Problem details: Find the line that contains "red 1x1 cone [319,230,354,288]". Repeat that line and all lines following it, exactly, through the end of the listing below.

________________

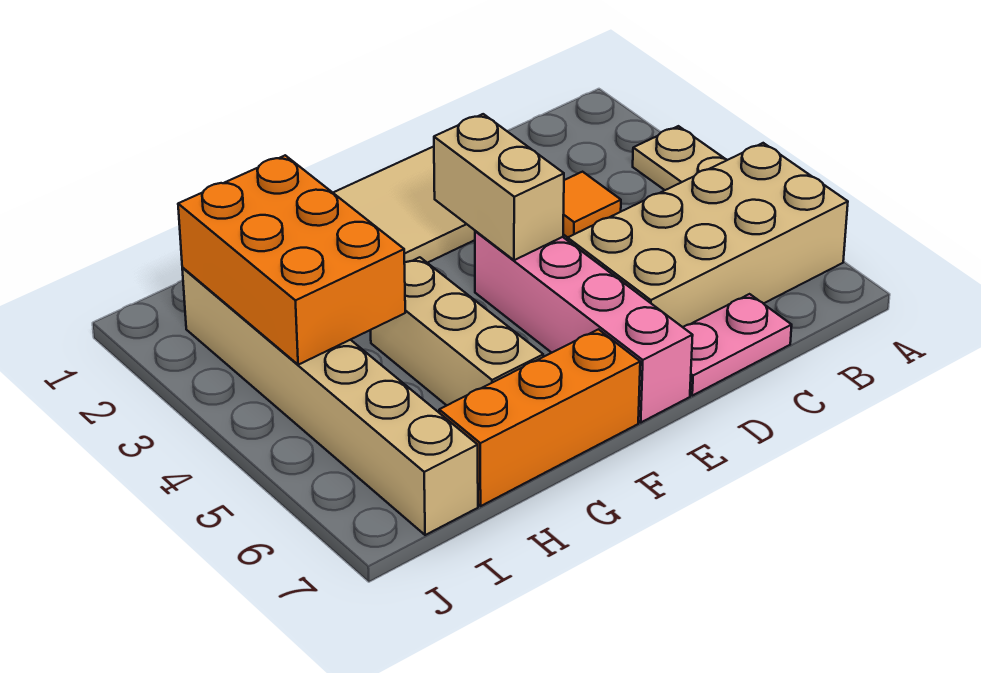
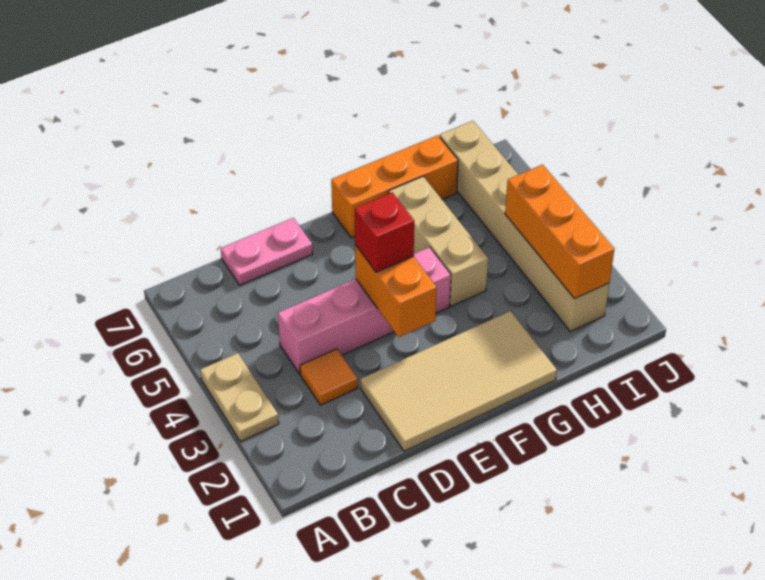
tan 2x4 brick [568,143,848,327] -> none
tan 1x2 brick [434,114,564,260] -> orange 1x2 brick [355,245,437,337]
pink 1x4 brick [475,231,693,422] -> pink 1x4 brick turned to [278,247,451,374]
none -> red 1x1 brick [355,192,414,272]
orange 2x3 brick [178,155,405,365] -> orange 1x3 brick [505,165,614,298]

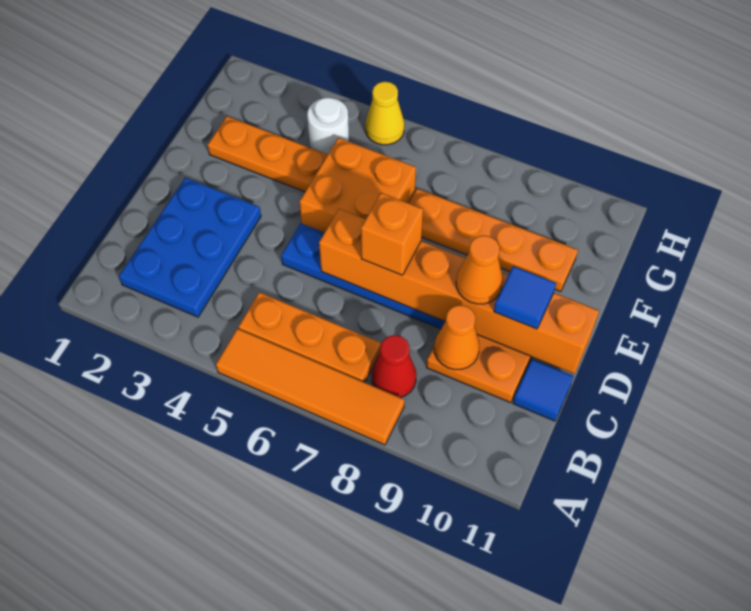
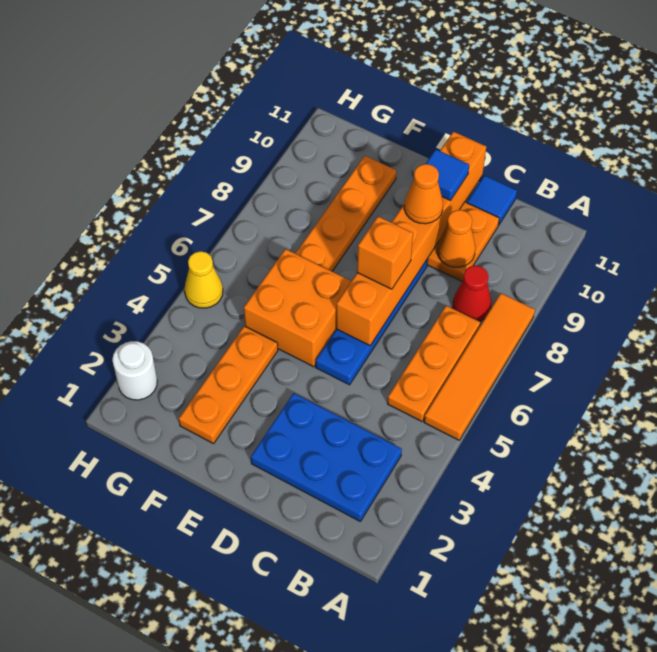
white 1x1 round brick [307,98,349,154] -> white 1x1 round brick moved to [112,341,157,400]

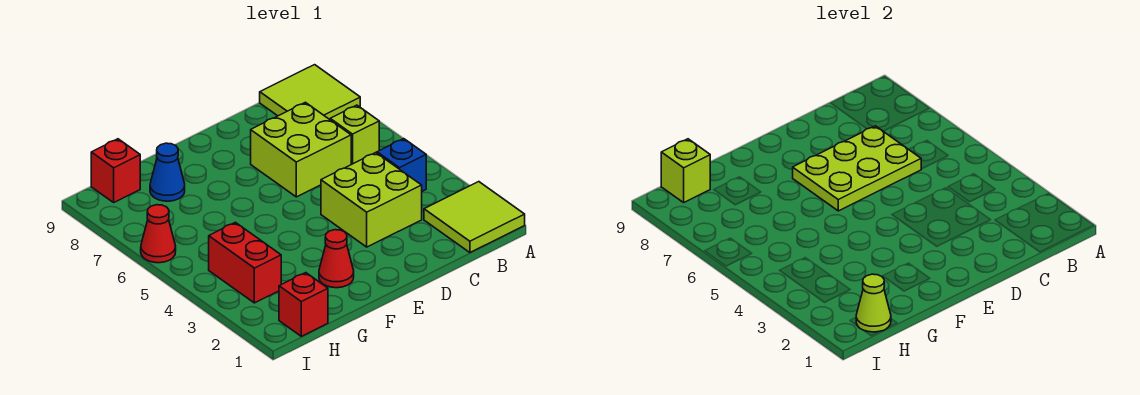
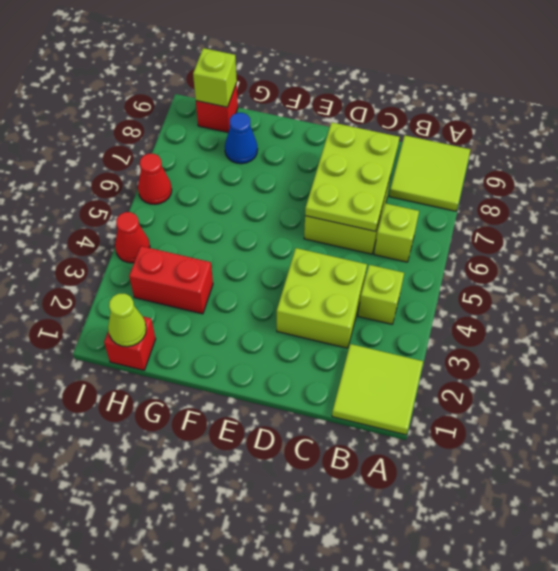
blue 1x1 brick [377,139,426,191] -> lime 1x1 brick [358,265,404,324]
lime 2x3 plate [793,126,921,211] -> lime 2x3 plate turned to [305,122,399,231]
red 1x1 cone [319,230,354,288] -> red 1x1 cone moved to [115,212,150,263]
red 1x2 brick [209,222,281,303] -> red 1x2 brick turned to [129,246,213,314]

________________

Reply to the exercise:
red 1x1 cone [319,230,354,288] -> red 1x1 cone moved to [115,212,150,263]
red 1x2 brick [209,222,281,303] -> red 1x2 brick turned to [129,246,213,314]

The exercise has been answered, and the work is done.